**Task:**
Please copy every line of the material below word for word, leaving out the images.

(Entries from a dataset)
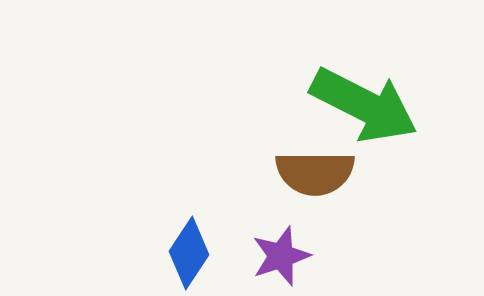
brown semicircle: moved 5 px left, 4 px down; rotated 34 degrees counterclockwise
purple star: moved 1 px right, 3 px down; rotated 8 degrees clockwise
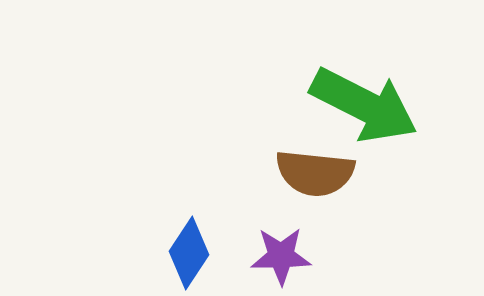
brown semicircle: rotated 6 degrees clockwise
purple star: rotated 18 degrees clockwise
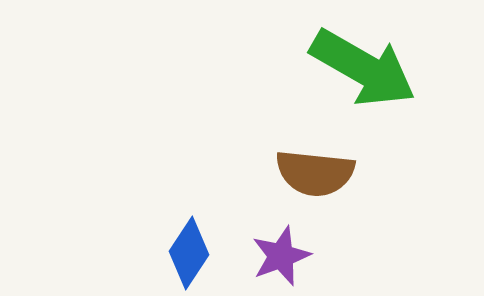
green arrow: moved 1 px left, 37 px up; rotated 3 degrees clockwise
purple star: rotated 20 degrees counterclockwise
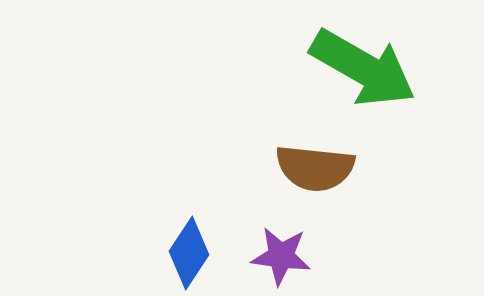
brown semicircle: moved 5 px up
purple star: rotated 28 degrees clockwise
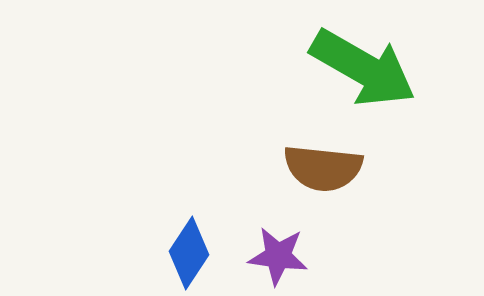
brown semicircle: moved 8 px right
purple star: moved 3 px left
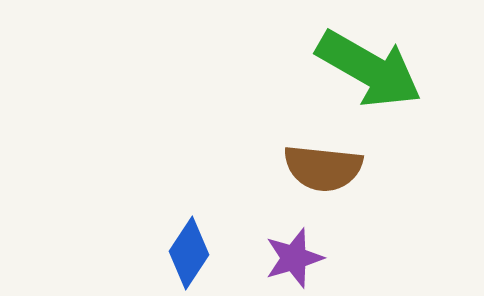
green arrow: moved 6 px right, 1 px down
purple star: moved 16 px right, 2 px down; rotated 24 degrees counterclockwise
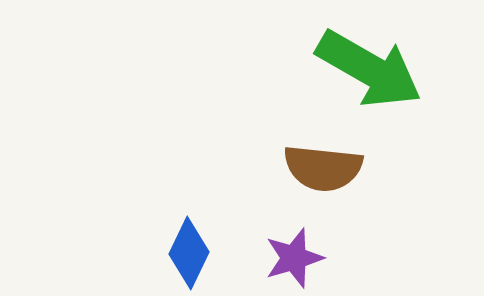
blue diamond: rotated 8 degrees counterclockwise
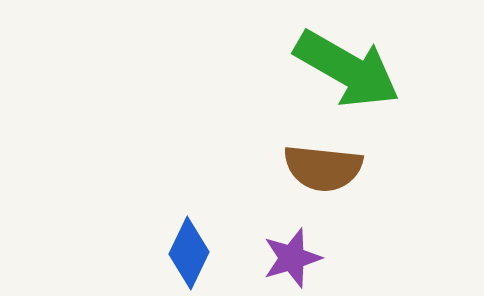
green arrow: moved 22 px left
purple star: moved 2 px left
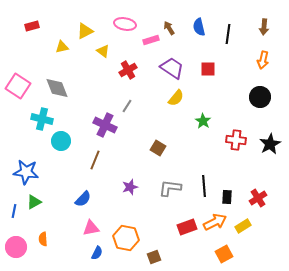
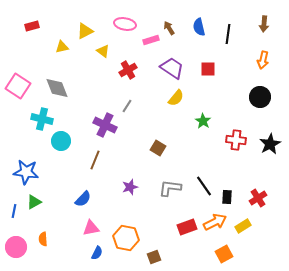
brown arrow at (264, 27): moved 3 px up
black line at (204, 186): rotated 30 degrees counterclockwise
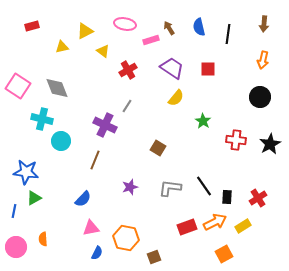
green triangle at (34, 202): moved 4 px up
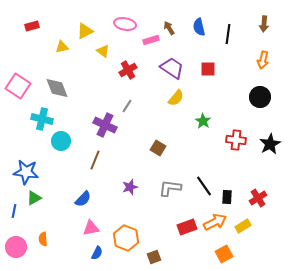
orange hexagon at (126, 238): rotated 10 degrees clockwise
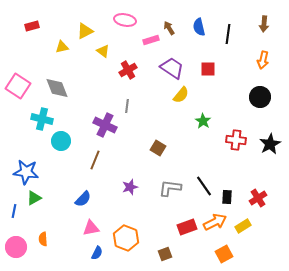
pink ellipse at (125, 24): moved 4 px up
yellow semicircle at (176, 98): moved 5 px right, 3 px up
gray line at (127, 106): rotated 24 degrees counterclockwise
brown square at (154, 257): moved 11 px right, 3 px up
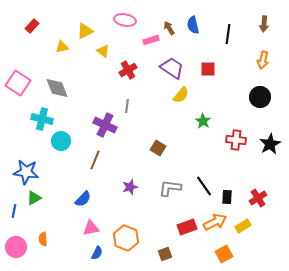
red rectangle at (32, 26): rotated 32 degrees counterclockwise
blue semicircle at (199, 27): moved 6 px left, 2 px up
pink square at (18, 86): moved 3 px up
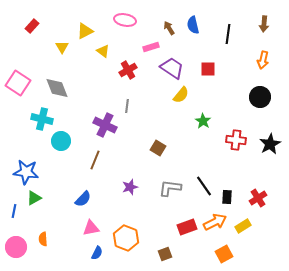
pink rectangle at (151, 40): moved 7 px down
yellow triangle at (62, 47): rotated 48 degrees counterclockwise
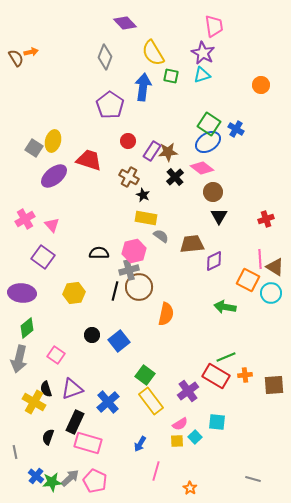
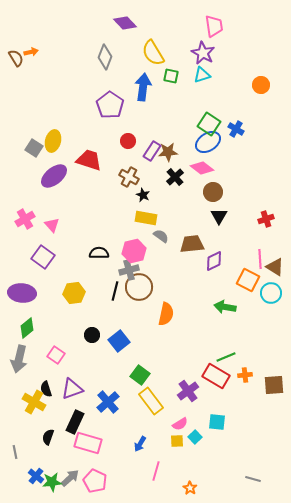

**Answer below:**
brown semicircle: moved 5 px left, 4 px down; rotated 34 degrees counterclockwise
purple star: moved 1 px right, 3 px down; rotated 8 degrees clockwise
brown semicircle: rotated 6 degrees clockwise
purple star: rotated 18 degrees clockwise
green arrow: moved 1 px left, 37 px up; rotated 3 degrees clockwise
purple star: rotated 20 degrees counterclockwise
brown semicircle: moved 5 px up
purple star: rotated 28 degrees clockwise
brown semicircle: moved 8 px right
purple star: moved 3 px left
green arrow: moved 6 px right, 1 px down
purple star: moved 16 px right, 2 px down; rotated 24 degrees counterclockwise
blue diamond: rotated 8 degrees counterclockwise
green arrow: moved 22 px left
purple star: moved 2 px left
brown arrow at (264, 27): moved 3 px up
black line at (204, 186): rotated 30 degrees counterclockwise
green triangle at (34, 202): moved 4 px up
orange hexagon at (126, 238): rotated 10 degrees clockwise
pink ellipse at (125, 24): moved 4 px up
yellow semicircle at (176, 98): moved 5 px right, 3 px up
gray line at (127, 106): rotated 24 degrees counterclockwise
brown square at (154, 257): moved 11 px right, 3 px up
red rectangle at (32, 26): rotated 32 degrees counterclockwise
blue semicircle at (199, 27): moved 6 px left, 2 px up
pink square at (18, 86): moved 3 px up
pink rectangle at (151, 40): moved 7 px down
yellow triangle at (62, 47): rotated 48 degrees counterclockwise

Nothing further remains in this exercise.